Exercise aim. Report how many lines below contain the word "AOUT". Give only the number.

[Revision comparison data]
· · ·

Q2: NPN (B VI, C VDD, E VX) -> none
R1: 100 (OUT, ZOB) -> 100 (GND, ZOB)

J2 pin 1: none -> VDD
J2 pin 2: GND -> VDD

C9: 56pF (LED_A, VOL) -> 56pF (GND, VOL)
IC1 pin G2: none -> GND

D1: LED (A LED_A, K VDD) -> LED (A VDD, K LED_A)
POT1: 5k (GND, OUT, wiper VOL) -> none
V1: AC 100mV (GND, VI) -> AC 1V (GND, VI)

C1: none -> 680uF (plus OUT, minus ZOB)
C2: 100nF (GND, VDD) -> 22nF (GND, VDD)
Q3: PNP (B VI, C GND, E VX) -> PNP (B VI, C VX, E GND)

· · ·

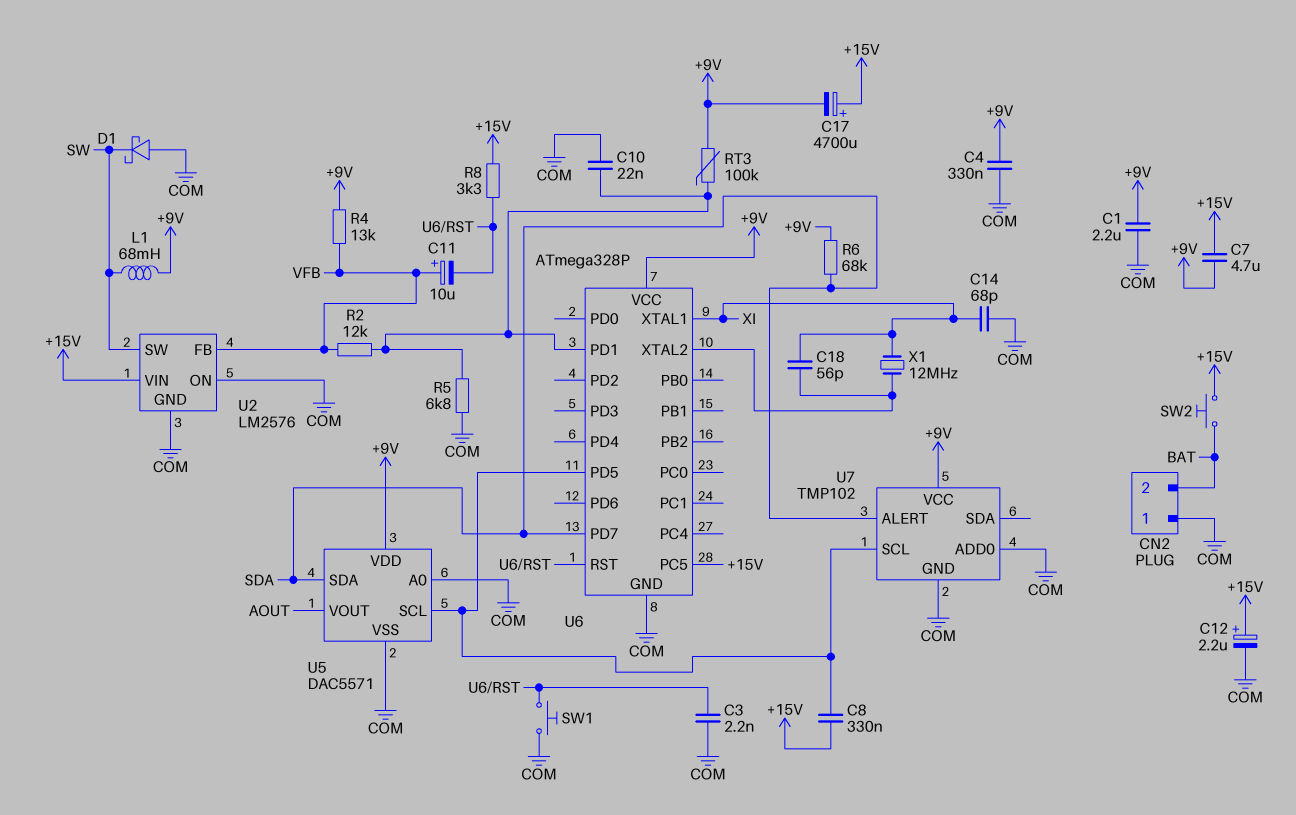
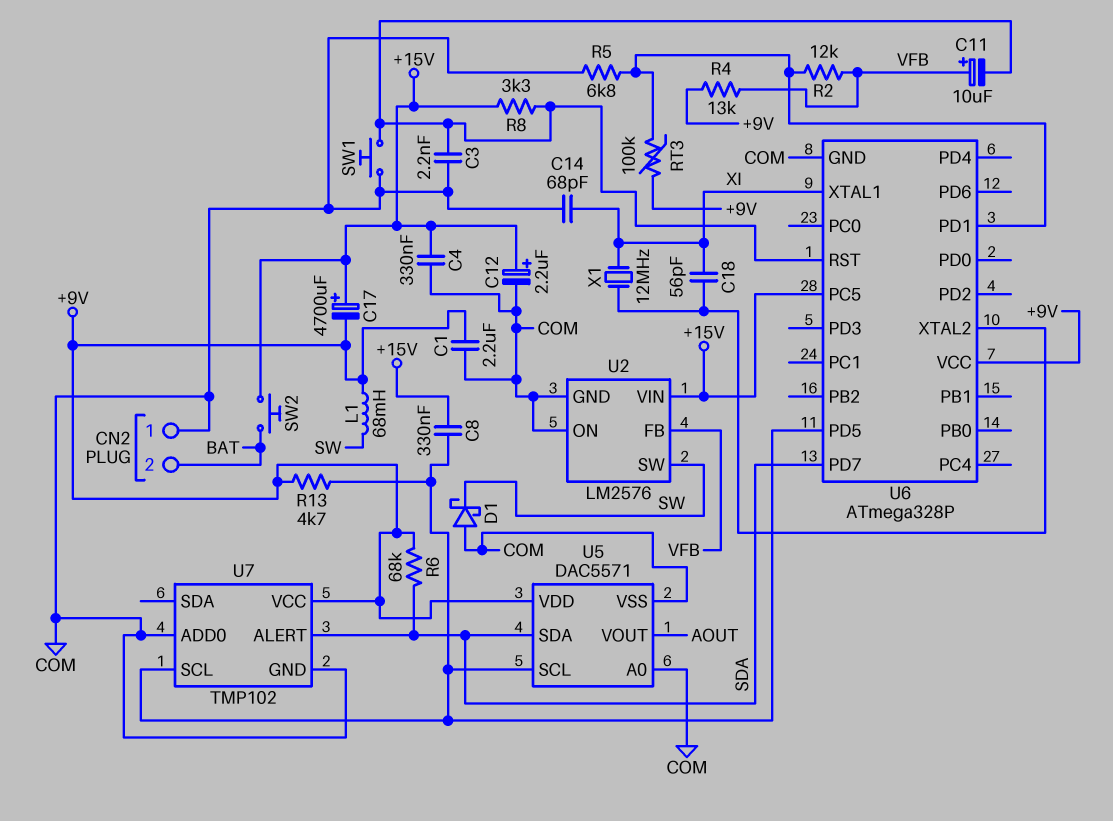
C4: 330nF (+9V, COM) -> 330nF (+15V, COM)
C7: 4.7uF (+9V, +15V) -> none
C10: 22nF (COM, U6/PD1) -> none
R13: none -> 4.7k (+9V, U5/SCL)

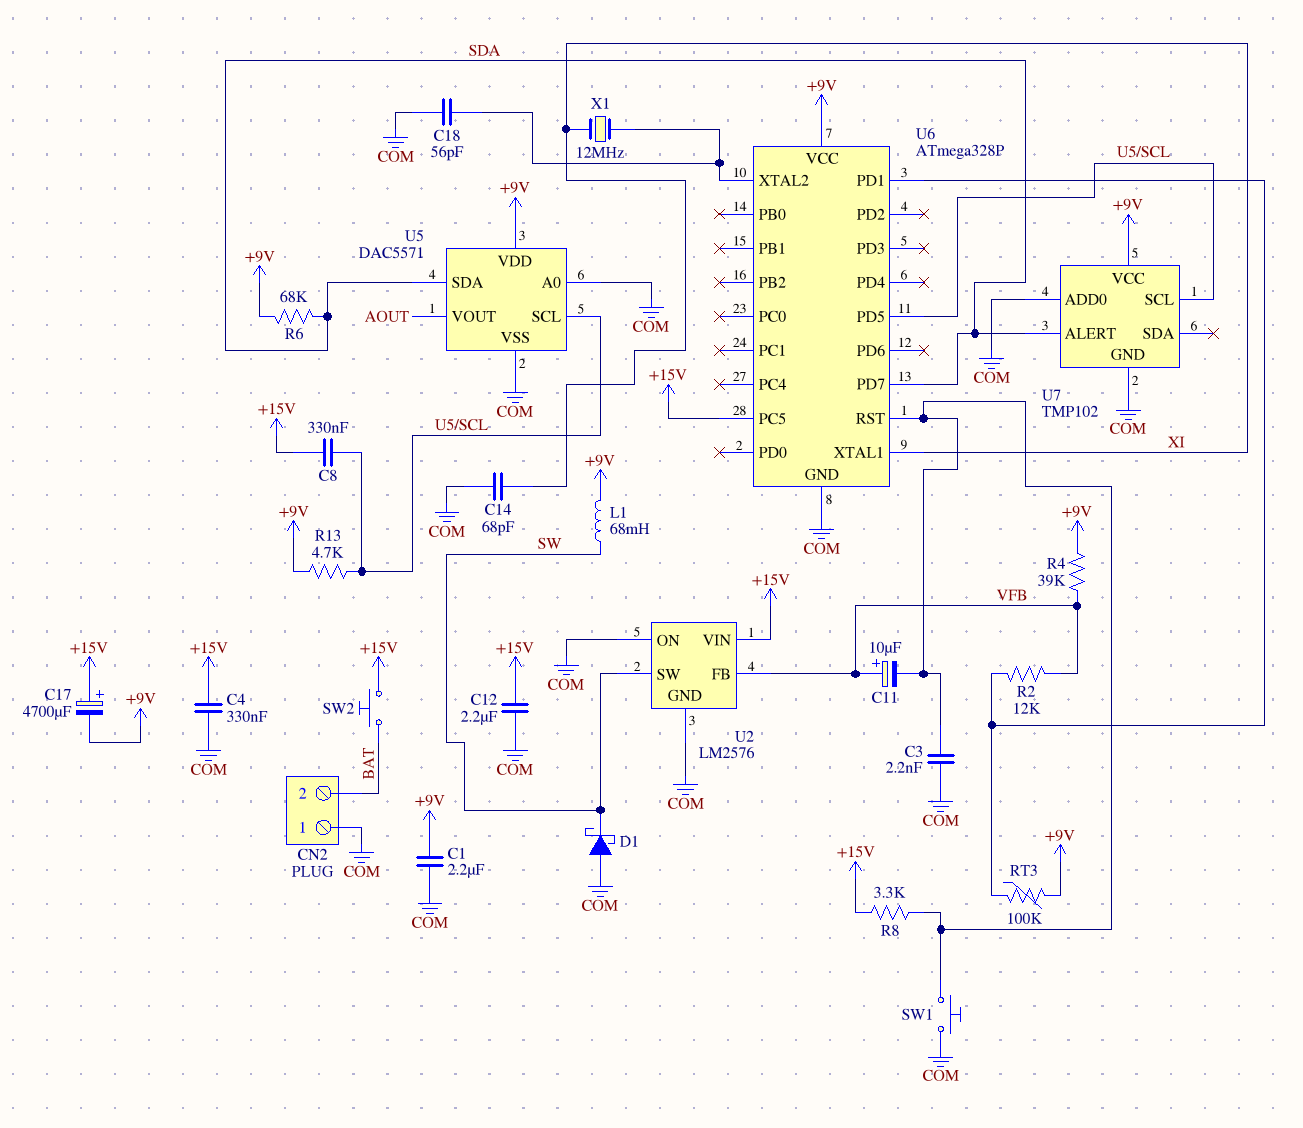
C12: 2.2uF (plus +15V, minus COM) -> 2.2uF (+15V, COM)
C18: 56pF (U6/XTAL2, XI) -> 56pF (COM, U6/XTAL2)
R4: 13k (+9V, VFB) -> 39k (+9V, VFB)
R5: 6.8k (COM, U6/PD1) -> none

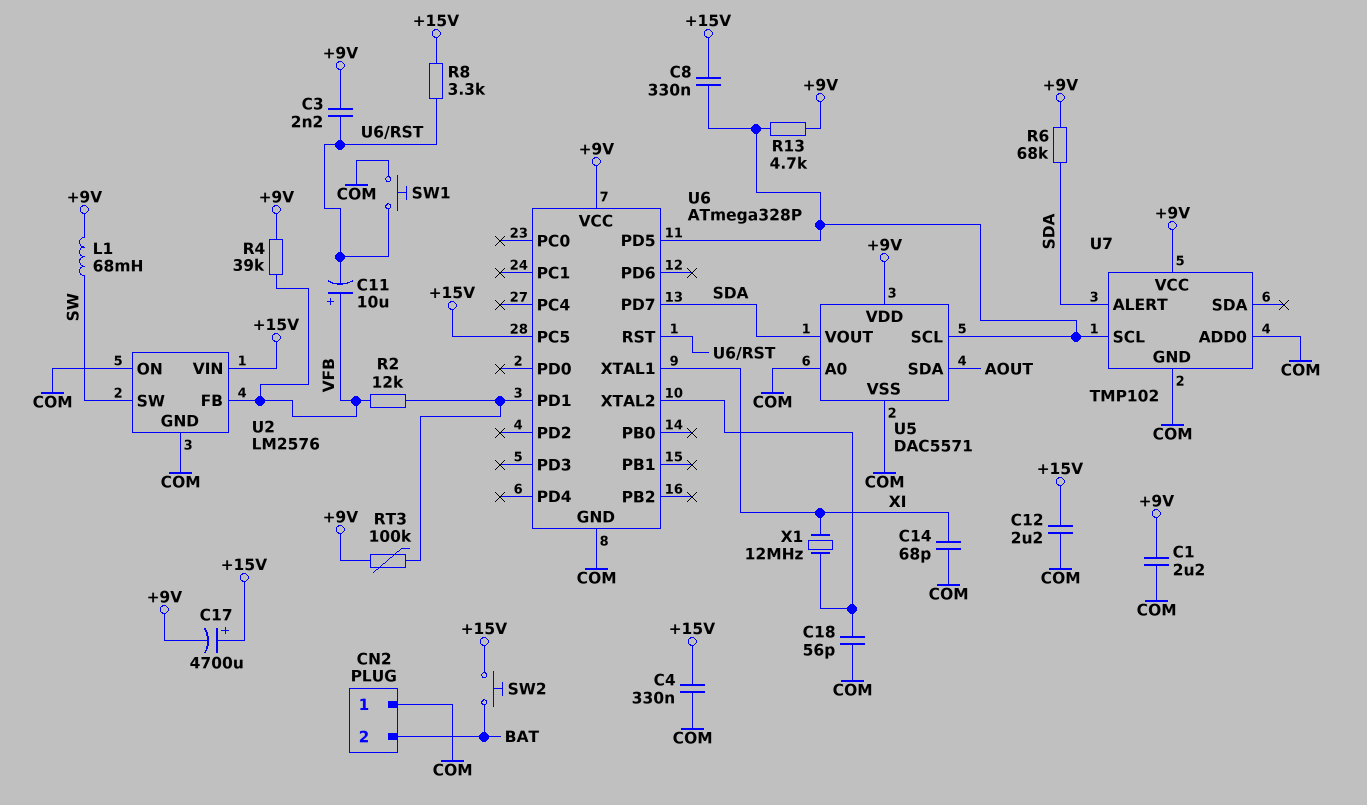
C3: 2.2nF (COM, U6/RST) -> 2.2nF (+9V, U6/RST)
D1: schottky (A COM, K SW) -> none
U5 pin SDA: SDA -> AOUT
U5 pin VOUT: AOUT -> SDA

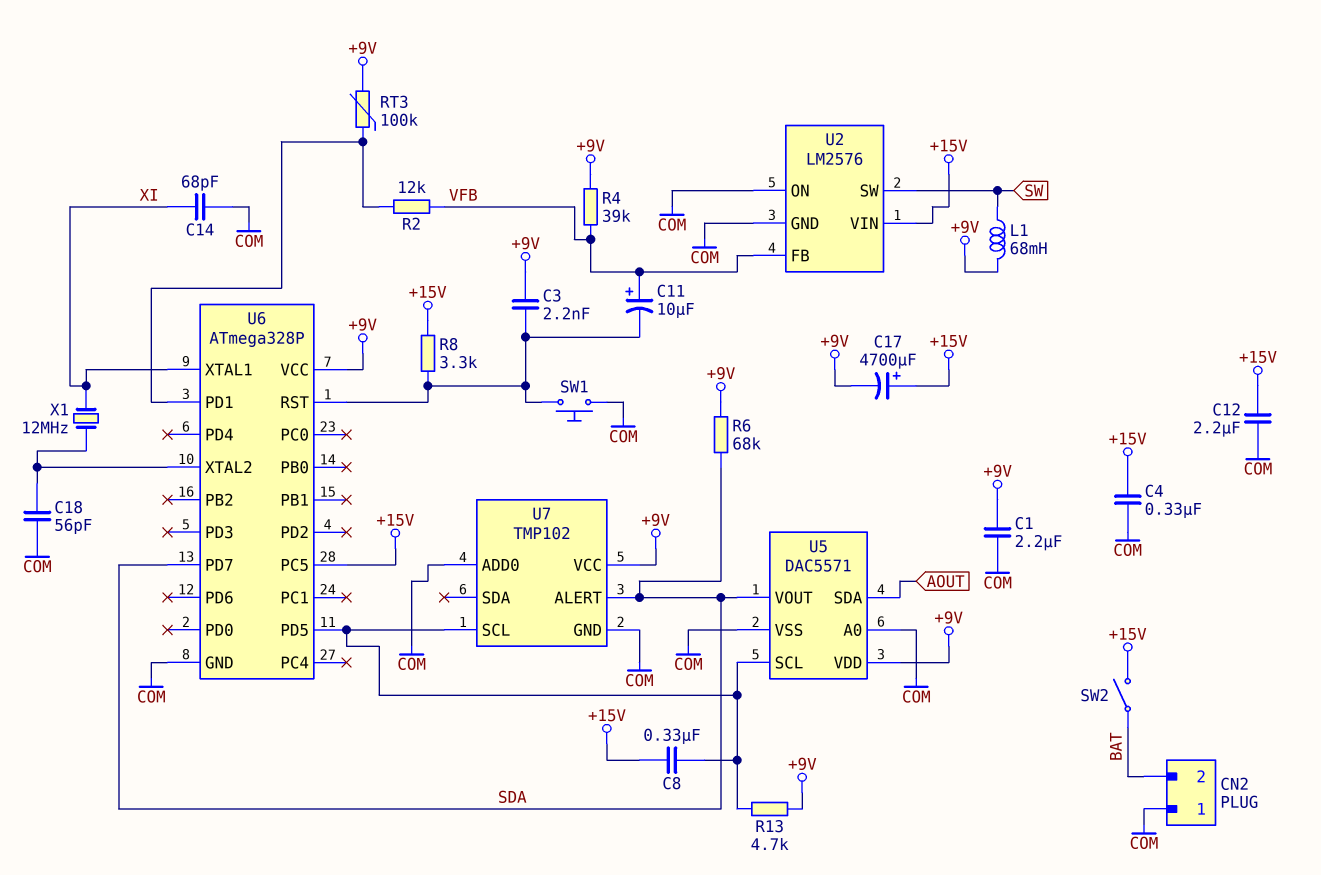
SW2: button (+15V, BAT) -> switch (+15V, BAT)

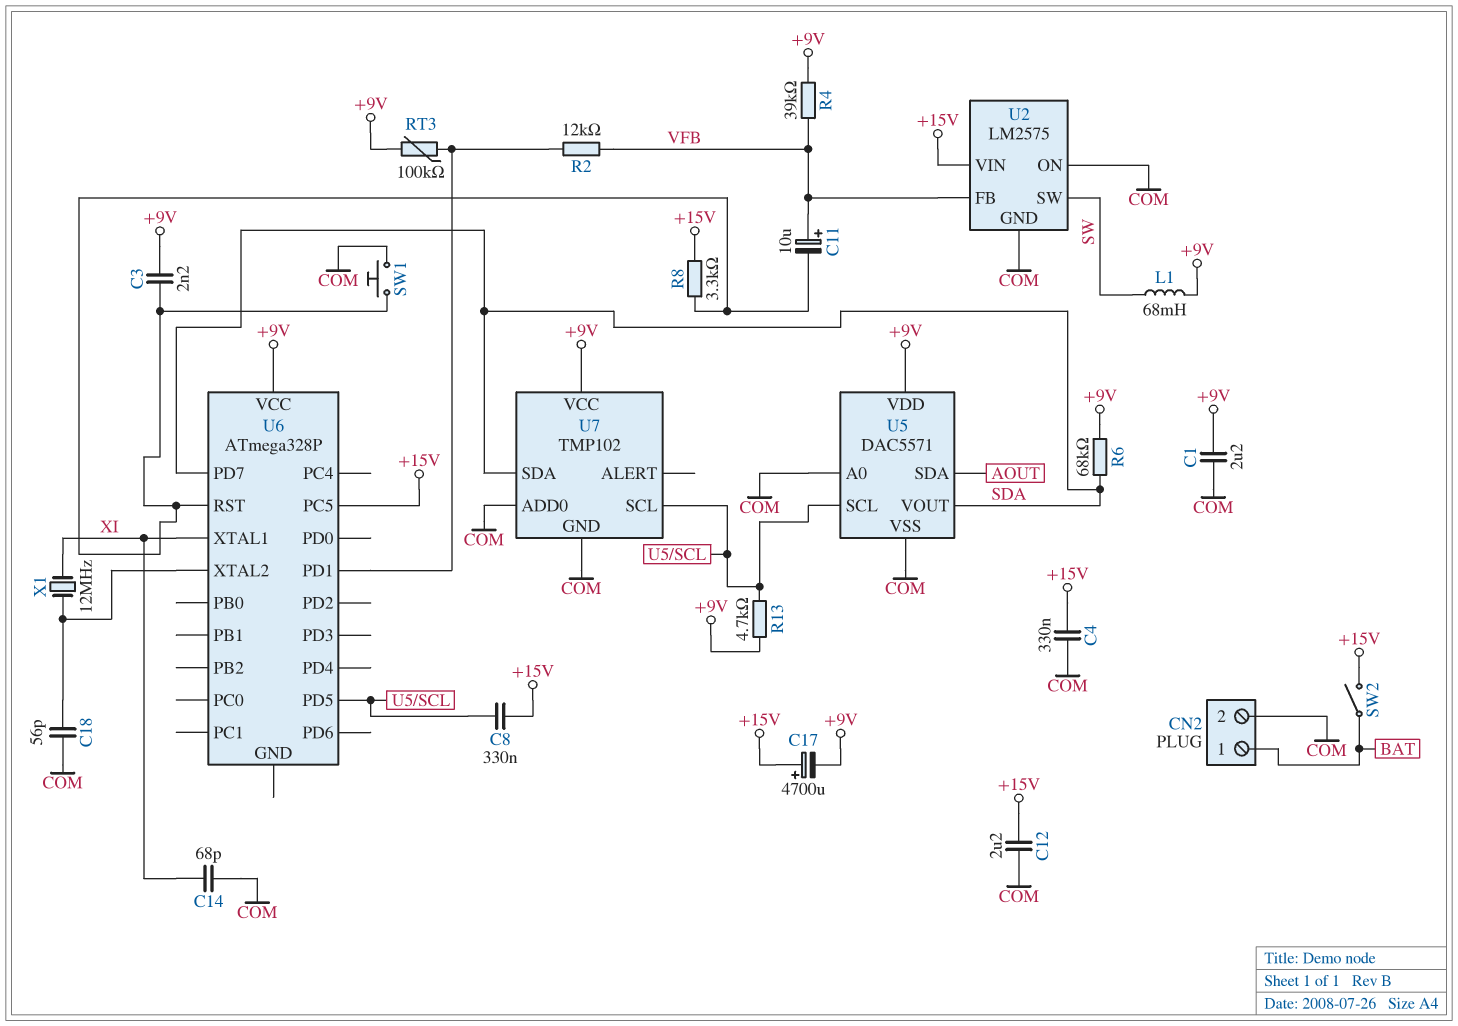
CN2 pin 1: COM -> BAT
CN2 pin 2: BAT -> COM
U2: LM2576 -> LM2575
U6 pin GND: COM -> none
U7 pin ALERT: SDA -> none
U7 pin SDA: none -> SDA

· · ·

Result for this exercise. 2